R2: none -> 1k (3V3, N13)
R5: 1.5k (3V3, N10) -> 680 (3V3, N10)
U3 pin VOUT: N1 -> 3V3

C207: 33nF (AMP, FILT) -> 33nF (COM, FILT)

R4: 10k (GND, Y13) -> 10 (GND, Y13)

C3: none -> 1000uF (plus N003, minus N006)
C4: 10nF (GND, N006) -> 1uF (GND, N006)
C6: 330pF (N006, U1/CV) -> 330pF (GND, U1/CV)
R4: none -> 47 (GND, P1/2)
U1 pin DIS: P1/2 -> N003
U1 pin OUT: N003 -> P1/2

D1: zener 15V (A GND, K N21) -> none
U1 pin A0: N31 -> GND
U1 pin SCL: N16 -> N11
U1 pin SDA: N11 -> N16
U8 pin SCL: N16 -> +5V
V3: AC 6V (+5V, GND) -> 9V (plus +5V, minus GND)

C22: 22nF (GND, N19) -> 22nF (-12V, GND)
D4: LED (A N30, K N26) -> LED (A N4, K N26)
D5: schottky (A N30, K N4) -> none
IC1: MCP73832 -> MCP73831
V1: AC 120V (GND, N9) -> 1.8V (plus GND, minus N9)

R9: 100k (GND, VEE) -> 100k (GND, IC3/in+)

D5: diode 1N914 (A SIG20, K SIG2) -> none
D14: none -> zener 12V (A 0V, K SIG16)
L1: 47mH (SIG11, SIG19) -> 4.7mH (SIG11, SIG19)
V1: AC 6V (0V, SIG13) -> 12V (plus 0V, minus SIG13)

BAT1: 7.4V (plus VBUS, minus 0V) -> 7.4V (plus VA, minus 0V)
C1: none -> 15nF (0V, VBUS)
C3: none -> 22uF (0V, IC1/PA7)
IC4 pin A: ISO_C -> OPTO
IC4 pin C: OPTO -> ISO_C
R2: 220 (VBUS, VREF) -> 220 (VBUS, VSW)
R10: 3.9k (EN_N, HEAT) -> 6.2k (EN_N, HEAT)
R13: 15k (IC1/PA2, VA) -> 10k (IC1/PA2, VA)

***

» WHAT THE TASK REQUIRES:
Find the number of lines above that hold the word "none", then write that number by itself.

» WRITTEN RESPONSE:
9